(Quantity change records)

==========

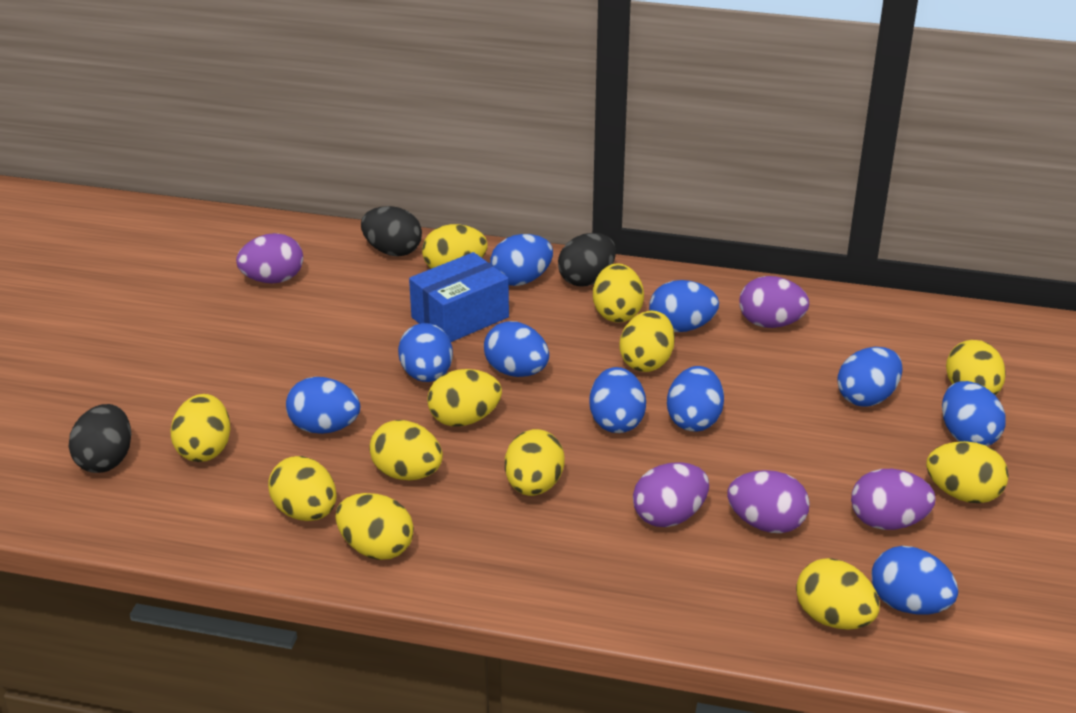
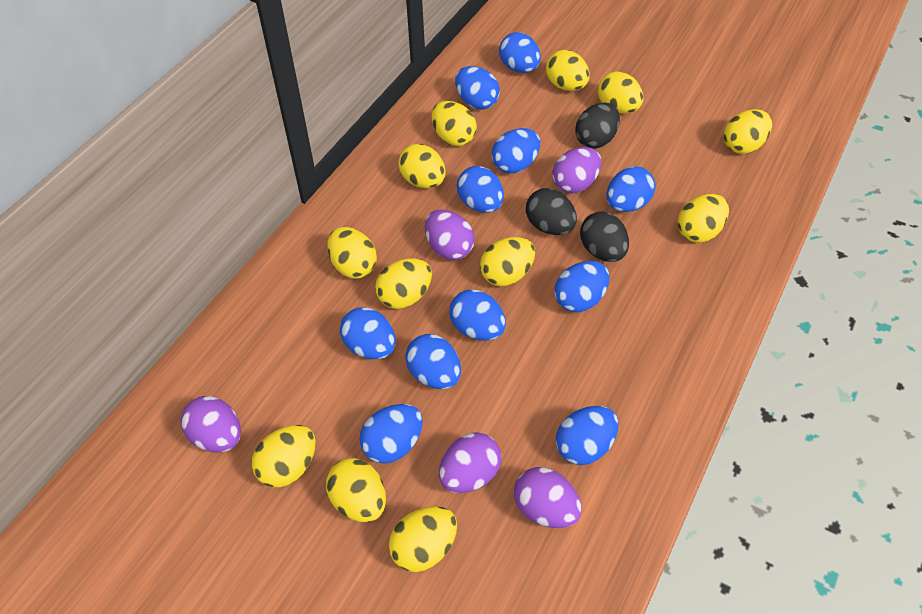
blue box: 1 -> 0
blue egg: 10 -> 11

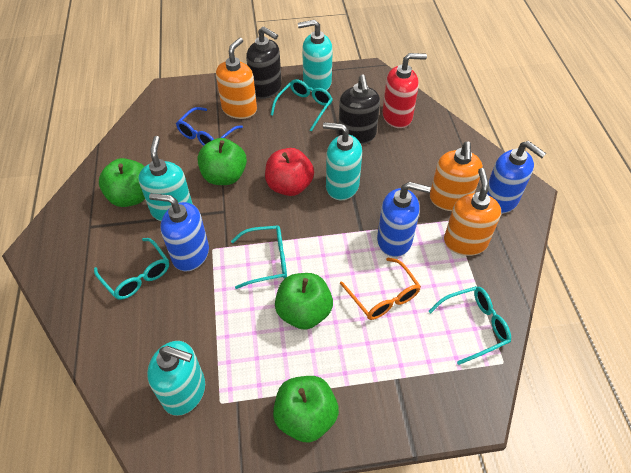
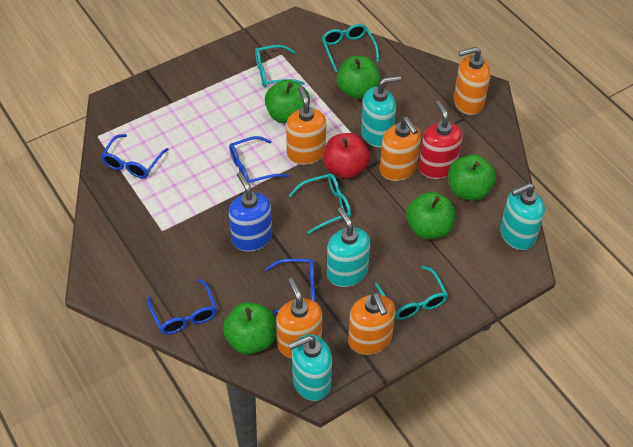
black soap dispenser: 2 -> 0
blue glasses: 1 -> 4
blue soap dispenser: 3 -> 1
green apple: 4 -> 5
orange glasses: 1 -> 0
orange soap dispenser: 3 -> 5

==========

Problem to work on =>
Letter for letter, reproduce every record above and skip the pictures.

Output =>
blue box: 1 -> 0
blue egg: 10 -> 11

black soap dispenser: 2 -> 0
blue glasses: 1 -> 4
blue soap dispenser: 3 -> 1
green apple: 4 -> 5
orange glasses: 1 -> 0
orange soap dispenser: 3 -> 5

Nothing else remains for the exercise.